[Detected change data]
==================================================
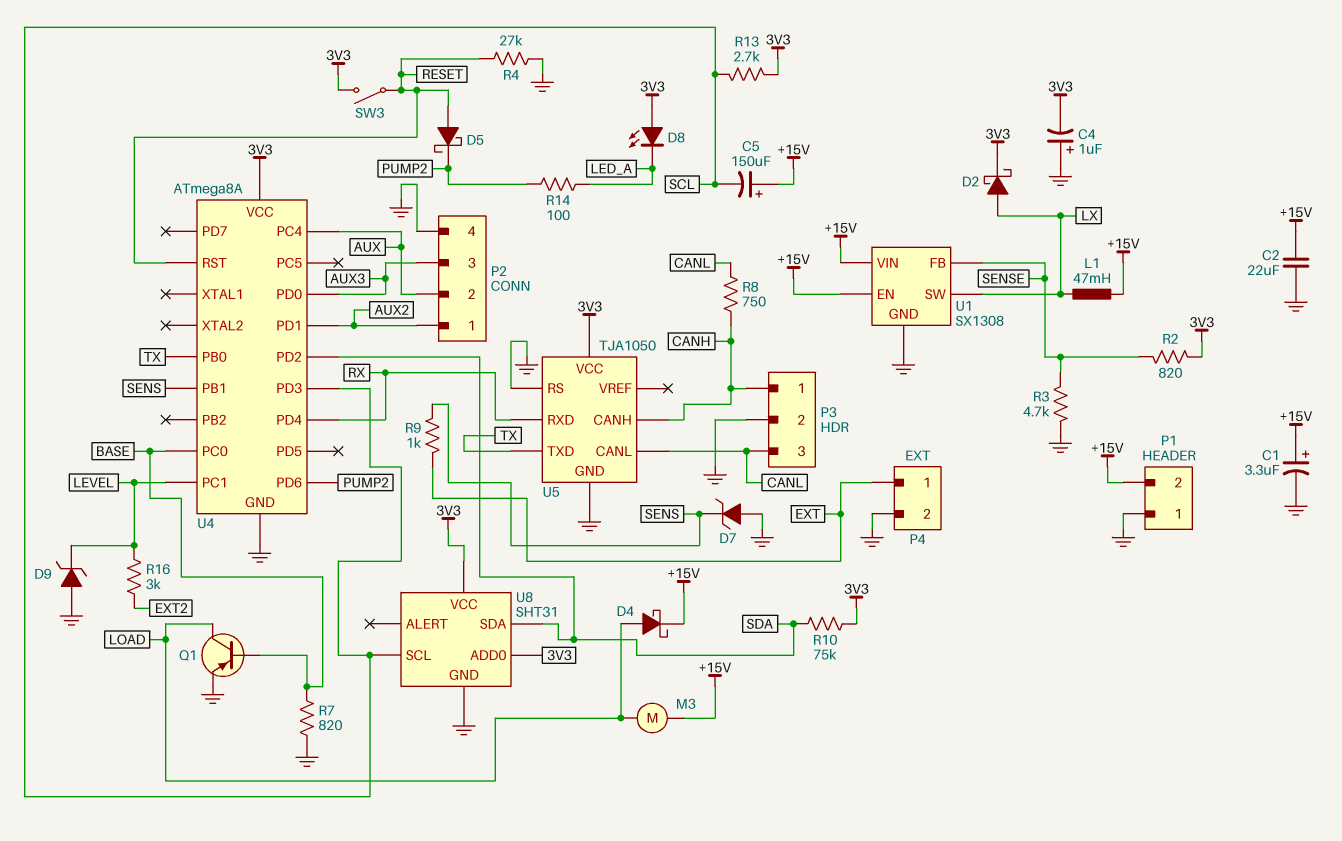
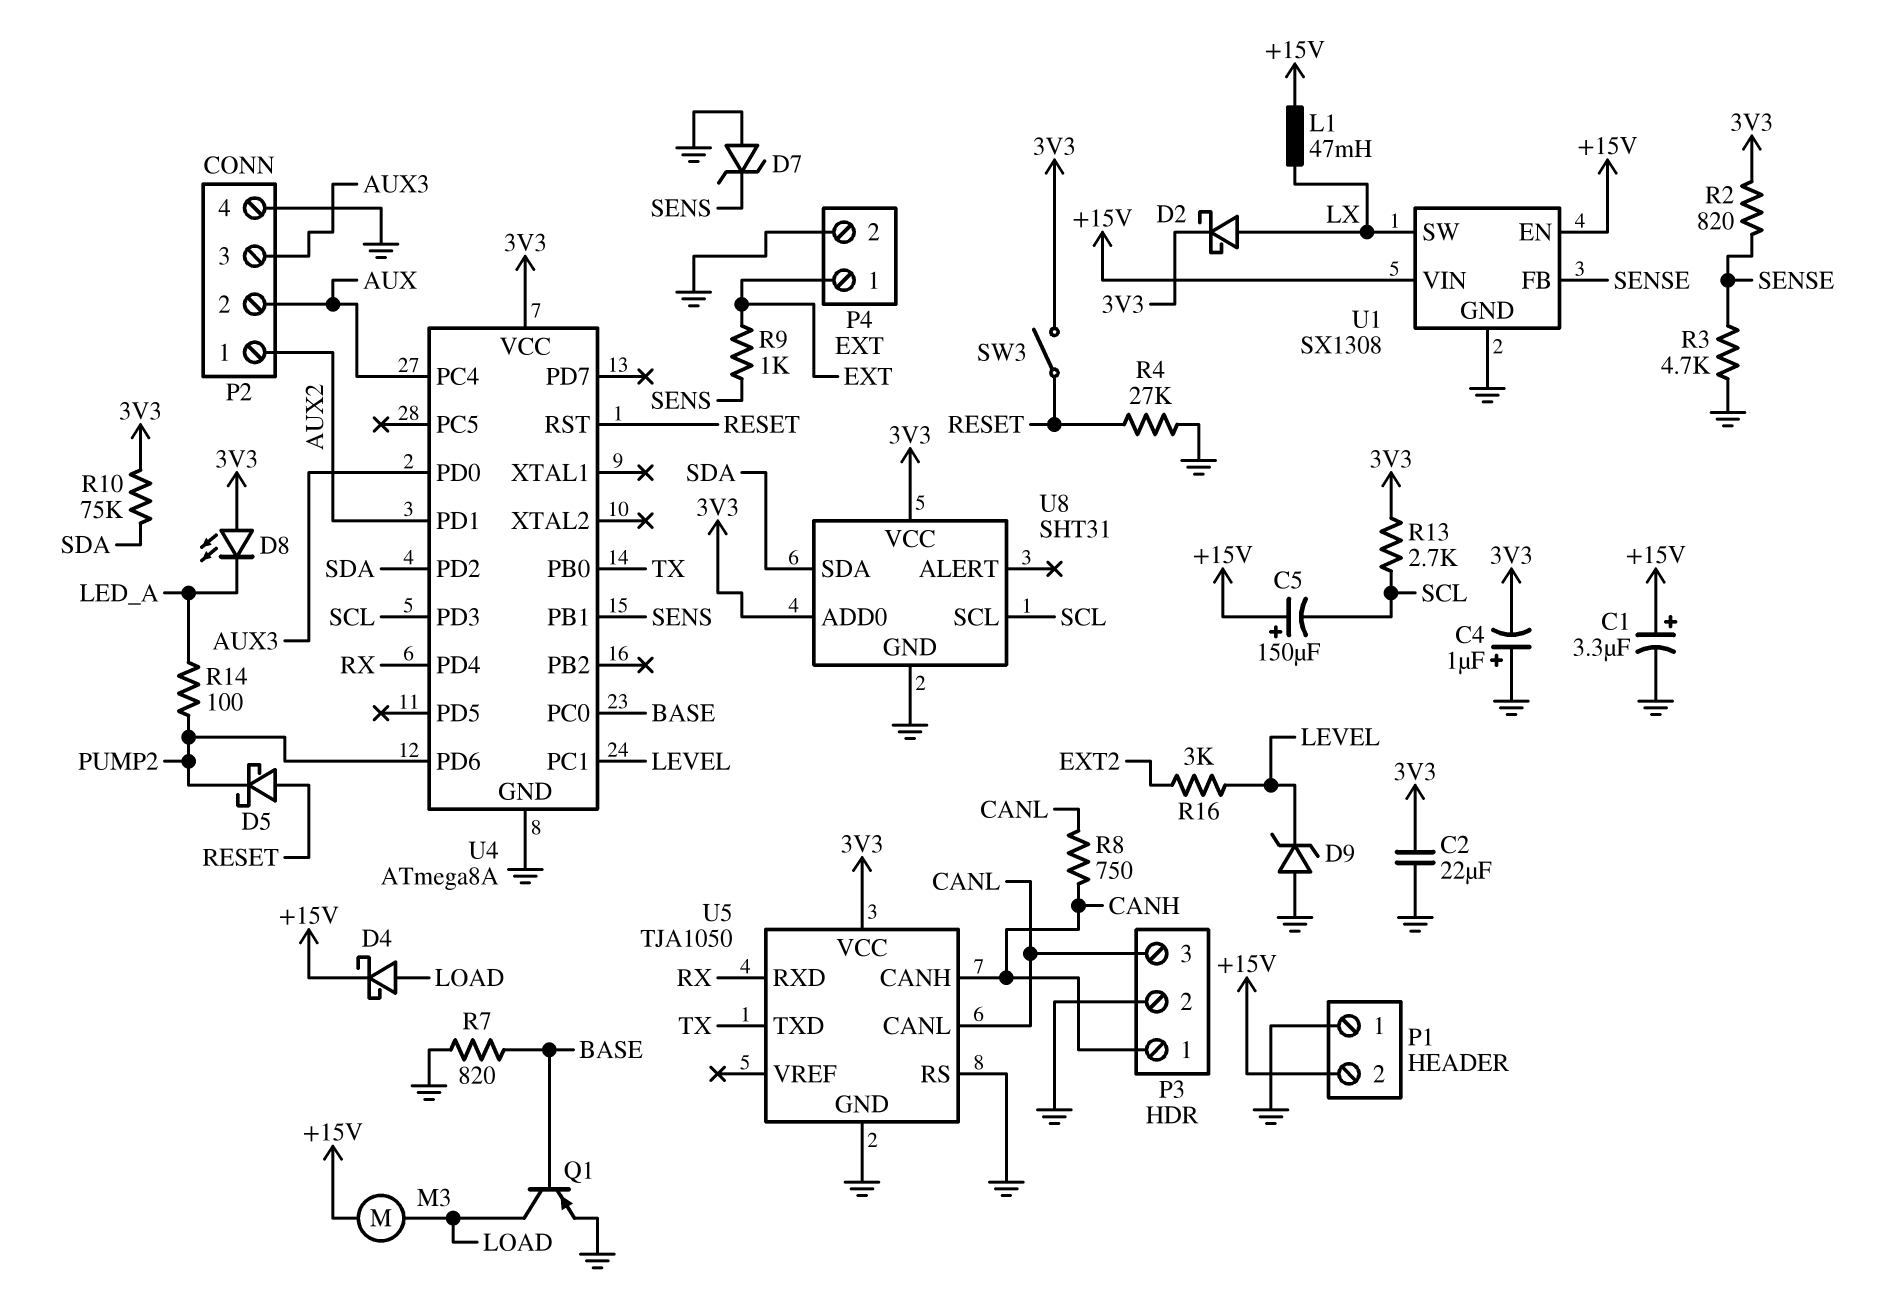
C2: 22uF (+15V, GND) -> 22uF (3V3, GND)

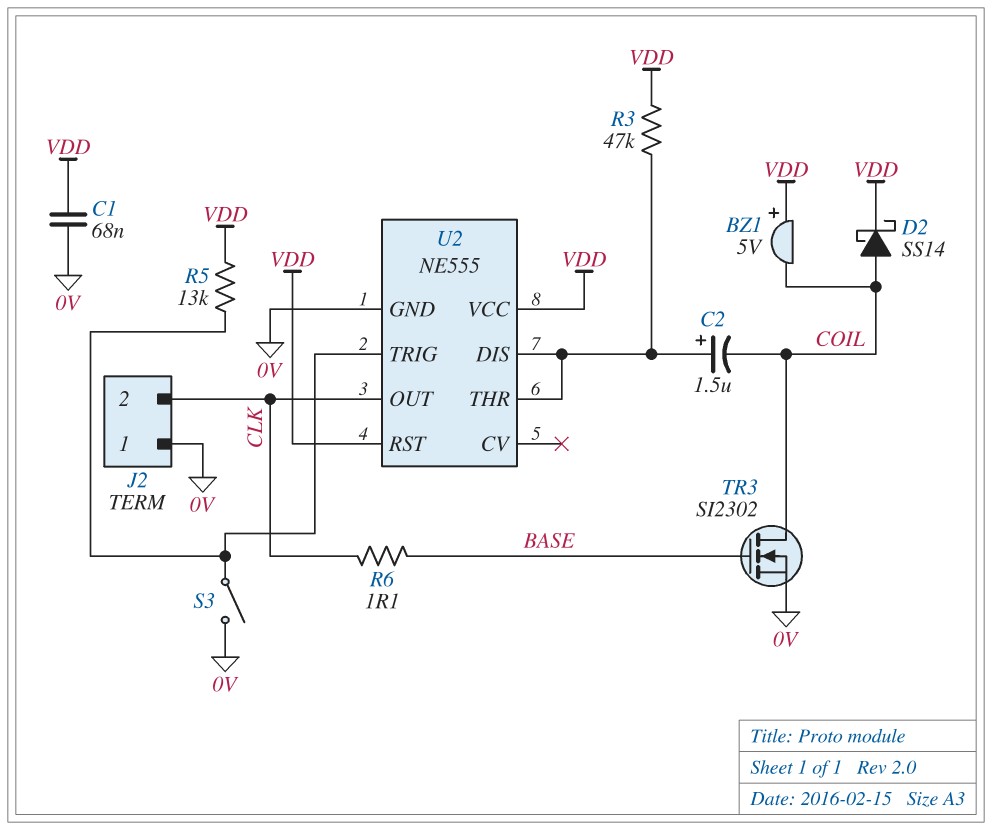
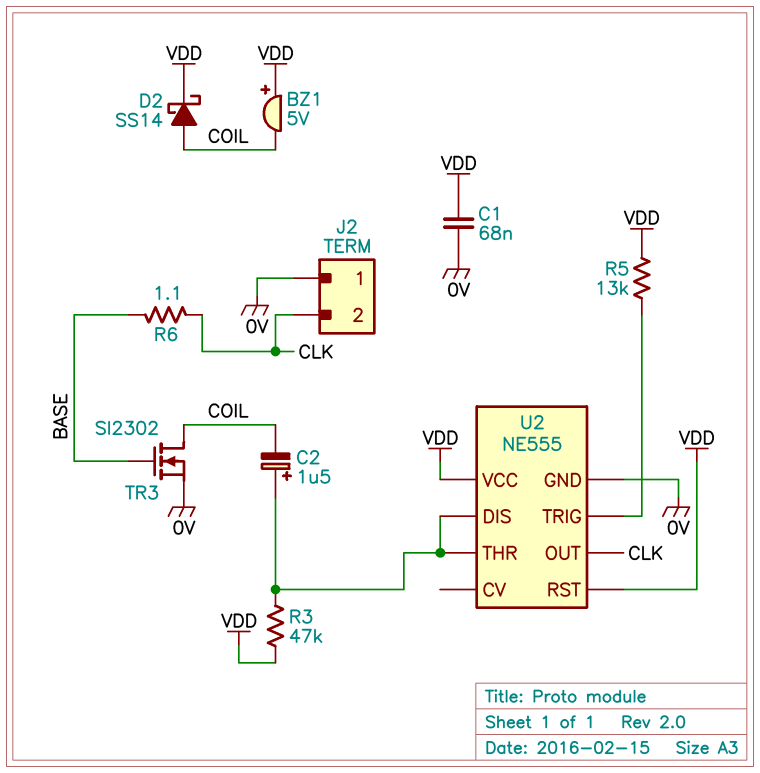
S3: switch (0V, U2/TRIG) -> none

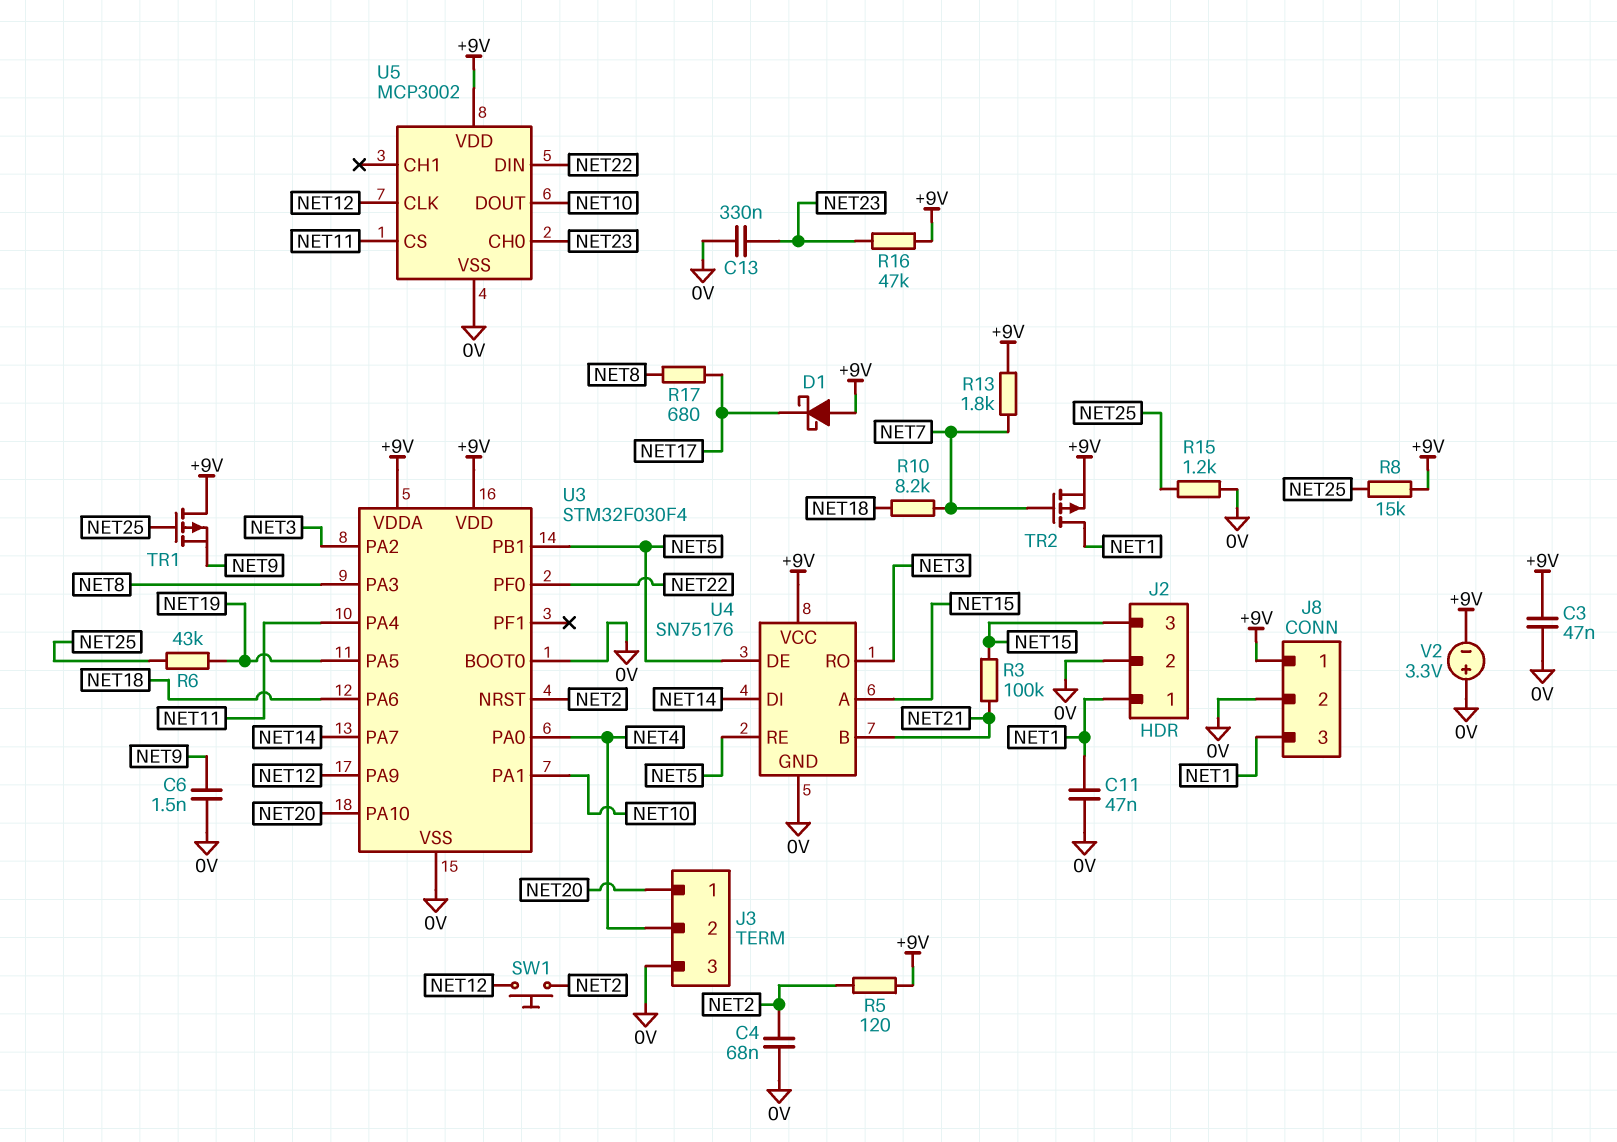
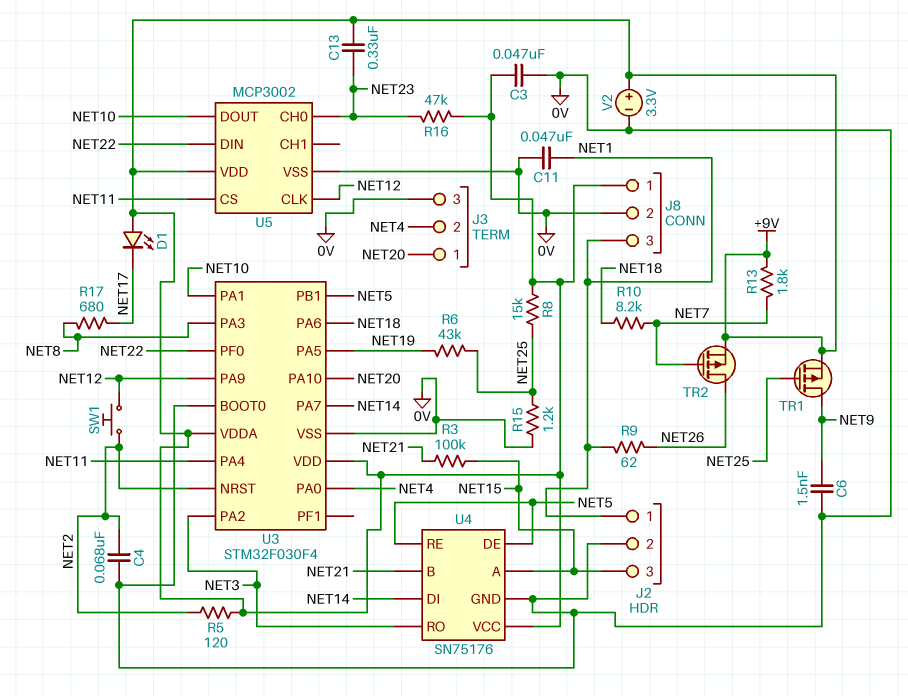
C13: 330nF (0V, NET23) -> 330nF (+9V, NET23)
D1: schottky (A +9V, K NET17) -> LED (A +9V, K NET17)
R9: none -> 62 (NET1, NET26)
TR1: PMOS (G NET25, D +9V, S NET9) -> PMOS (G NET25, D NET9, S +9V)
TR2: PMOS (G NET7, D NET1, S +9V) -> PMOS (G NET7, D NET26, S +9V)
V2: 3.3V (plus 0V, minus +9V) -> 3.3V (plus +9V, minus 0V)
==================================================
Problem requirements
From the entries, copy every line in which the string "none" can be found.

Solution
S3: switch (0V, U2/TRIG) -> none
R9: none -> 62 (NET1, NET26)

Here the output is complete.